Would you repeat the whole listing exactly, pictures excluded?

┌──

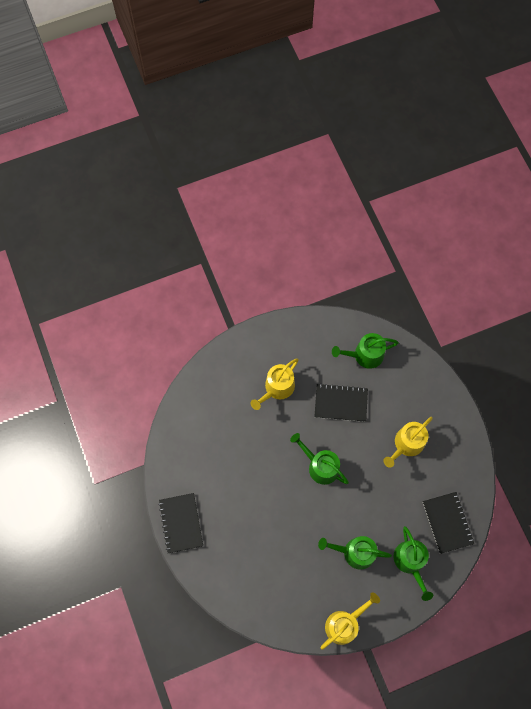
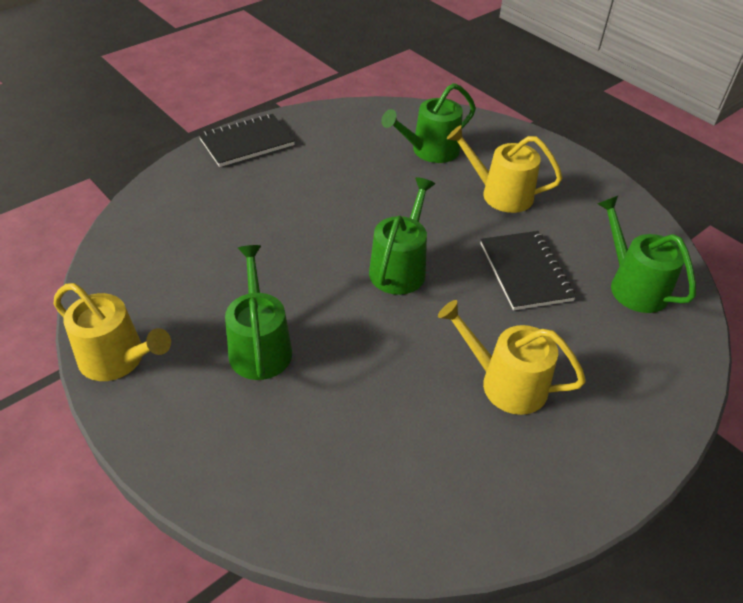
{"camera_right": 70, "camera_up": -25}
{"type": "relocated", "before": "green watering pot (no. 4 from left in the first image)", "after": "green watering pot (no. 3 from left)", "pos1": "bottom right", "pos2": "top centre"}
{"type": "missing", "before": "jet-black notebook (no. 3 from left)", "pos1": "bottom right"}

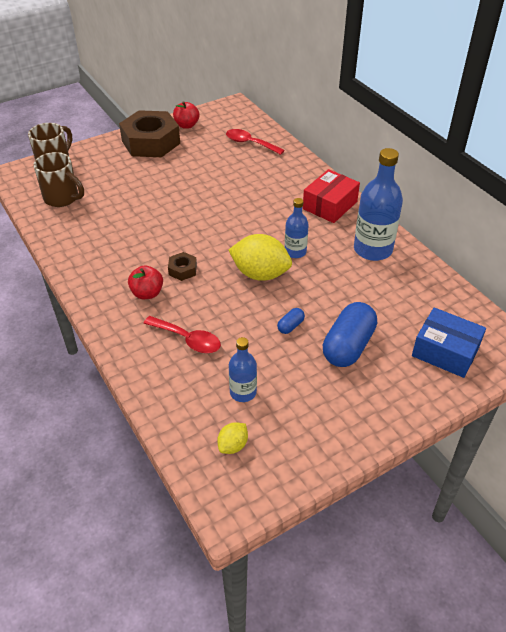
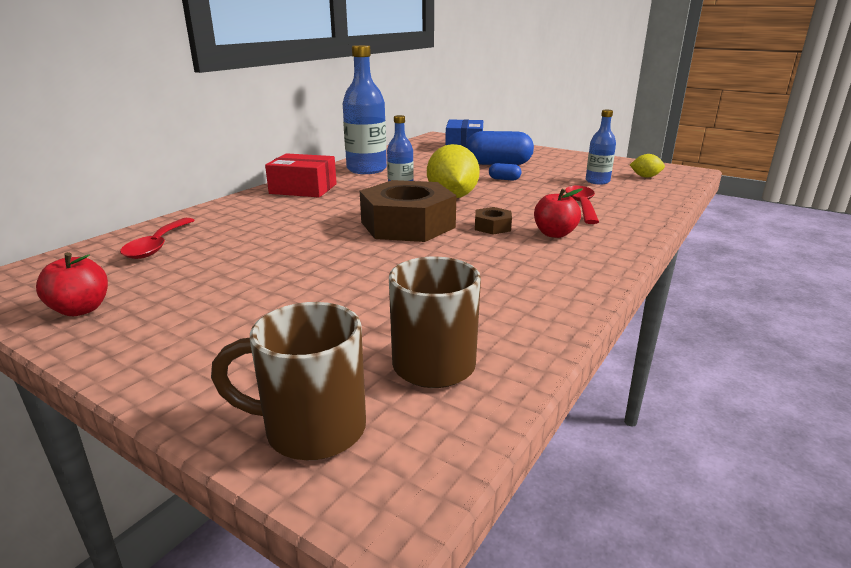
{"camera_right": -115, "camera_up": -20}
{"type": "relocated", "before": "russet nut (no. 1 from left)", "pos1": "top left", "pos2": "centre"}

└──

TASK RESPONSE
{"camera_right": 70, "camera_up": -25}
{"type": "relocated", "before": "green watering pot (no. 4 from left in the first image)", "after": "green watering pot (no. 3 from left)", "pos1": "bottom right", "pos2": "top centre"}
{"type": "missing", "before": "jet-black notebook (no. 3 from left)", "pos1": "bottom right"}

{"camera_right": -115, "camera_up": -20}
{"type": "relocated", "before": "russet nut (no. 1 from left)", "pos1": "top left", "pos2": "centre"}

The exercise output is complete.